What to do =
In the records that follow, the lines from the one containing "gray pentagon: (355, 91) -> (386, 111), moved" to the one containing "gray arrow: (578, 138)", inclusive, are to be given again exactly.

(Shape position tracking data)
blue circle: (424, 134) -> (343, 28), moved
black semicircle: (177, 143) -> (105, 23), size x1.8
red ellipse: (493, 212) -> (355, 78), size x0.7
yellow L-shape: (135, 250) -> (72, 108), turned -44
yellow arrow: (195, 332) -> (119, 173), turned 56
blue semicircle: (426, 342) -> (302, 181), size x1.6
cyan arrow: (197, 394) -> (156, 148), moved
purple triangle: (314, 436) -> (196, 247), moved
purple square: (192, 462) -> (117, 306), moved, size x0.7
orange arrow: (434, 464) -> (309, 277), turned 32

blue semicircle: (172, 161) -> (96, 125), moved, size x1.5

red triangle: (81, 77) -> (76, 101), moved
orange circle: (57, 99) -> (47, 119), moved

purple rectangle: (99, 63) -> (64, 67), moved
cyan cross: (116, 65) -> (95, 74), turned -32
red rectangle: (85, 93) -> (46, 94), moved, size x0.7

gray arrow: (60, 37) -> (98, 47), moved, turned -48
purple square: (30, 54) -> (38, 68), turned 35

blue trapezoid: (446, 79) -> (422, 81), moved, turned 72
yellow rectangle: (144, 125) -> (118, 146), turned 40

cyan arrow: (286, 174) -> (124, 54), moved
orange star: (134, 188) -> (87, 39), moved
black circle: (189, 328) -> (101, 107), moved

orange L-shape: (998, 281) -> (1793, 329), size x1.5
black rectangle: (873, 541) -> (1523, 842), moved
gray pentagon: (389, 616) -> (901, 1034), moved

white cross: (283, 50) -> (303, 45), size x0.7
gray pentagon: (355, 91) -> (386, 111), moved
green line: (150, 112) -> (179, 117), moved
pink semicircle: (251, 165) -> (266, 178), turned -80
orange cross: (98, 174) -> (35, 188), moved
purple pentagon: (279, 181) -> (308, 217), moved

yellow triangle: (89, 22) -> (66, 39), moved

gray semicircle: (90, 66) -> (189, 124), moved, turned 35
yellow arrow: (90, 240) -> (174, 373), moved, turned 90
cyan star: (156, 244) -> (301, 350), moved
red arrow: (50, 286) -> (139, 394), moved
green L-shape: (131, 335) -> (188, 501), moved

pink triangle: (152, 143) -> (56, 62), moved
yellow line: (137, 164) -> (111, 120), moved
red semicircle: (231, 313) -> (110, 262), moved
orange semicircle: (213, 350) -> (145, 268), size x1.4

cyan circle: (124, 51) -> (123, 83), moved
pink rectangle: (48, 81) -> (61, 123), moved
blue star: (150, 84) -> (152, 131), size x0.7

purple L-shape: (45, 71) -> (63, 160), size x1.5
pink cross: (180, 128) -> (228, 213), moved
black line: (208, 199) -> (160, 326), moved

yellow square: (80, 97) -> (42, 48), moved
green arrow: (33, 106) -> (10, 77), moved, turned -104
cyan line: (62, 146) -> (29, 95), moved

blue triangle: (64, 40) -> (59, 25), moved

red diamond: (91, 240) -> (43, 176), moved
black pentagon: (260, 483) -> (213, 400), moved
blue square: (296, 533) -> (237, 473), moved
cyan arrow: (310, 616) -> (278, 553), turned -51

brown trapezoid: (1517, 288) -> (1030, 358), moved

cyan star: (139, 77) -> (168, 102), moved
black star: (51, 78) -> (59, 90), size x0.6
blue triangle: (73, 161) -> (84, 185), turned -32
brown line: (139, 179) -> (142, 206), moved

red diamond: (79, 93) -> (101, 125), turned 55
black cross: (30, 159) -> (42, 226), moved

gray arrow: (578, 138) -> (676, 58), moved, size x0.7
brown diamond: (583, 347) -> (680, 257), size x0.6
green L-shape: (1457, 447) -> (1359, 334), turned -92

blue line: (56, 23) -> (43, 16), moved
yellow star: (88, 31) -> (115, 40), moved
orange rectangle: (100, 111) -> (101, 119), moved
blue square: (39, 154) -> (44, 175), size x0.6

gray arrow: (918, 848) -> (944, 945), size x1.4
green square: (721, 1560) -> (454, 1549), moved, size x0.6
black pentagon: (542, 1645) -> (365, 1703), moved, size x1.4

Solution for this problem =
gray pentagon: (355, 91) -> (386, 111), moved
green line: (150, 112) -> (179, 117), moved
pink semicircle: (251, 165) -> (266, 178), turned -80
orange cross: (98, 174) -> (35, 188), moved
purple pentagon: (279, 181) -> (308, 217), moved

yellow triangle: (89, 22) -> (66, 39), moved

gray semicircle: (90, 66) -> (189, 124), moved, turned 35
yellow arrow: (90, 240) -> (174, 373), moved, turned 90
cyan star: (156, 244) -> (301, 350), moved
red arrow: (50, 286) -> (139, 394), moved
green L-shape: (131, 335) -> (188, 501), moved

pink triangle: (152, 143) -> (56, 62), moved
yellow line: (137, 164) -> (111, 120), moved
red semicircle: (231, 313) -> (110, 262), moved
orange semicircle: (213, 350) -> (145, 268), size x1.4

cyan circle: (124, 51) -> (123, 83), moved
pink rectangle: (48, 81) -> (61, 123), moved
blue star: (150, 84) -> (152, 131), size x0.7

purple L-shape: (45, 71) -> (63, 160), size x1.5
pink cross: (180, 128) -> (228, 213), moved
black line: (208, 199) -> (160, 326), moved

yellow square: (80, 97) -> (42, 48), moved
green arrow: (33, 106) -> (10, 77), moved, turned -104
cyan line: (62, 146) -> (29, 95), moved

blue triangle: (64, 40) -> (59, 25), moved

red diamond: (91, 240) -> (43, 176), moved
black pentagon: (260, 483) -> (213, 400), moved
blue square: (296, 533) -> (237, 473), moved
cyan arrow: (310, 616) -> (278, 553), turned -51

brown trapezoid: (1517, 288) -> (1030, 358), moved

cyan star: (139, 77) -> (168, 102), moved
black star: (51, 78) -> (59, 90), size x0.6
blue triangle: (73, 161) -> (84, 185), turned -32
brown line: (139, 179) -> (142, 206), moved

red diamond: (79, 93) -> (101, 125), turned 55
black cross: (30, 159) -> (42, 226), moved

gray arrow: (578, 138) -> (676, 58), moved, size x0.7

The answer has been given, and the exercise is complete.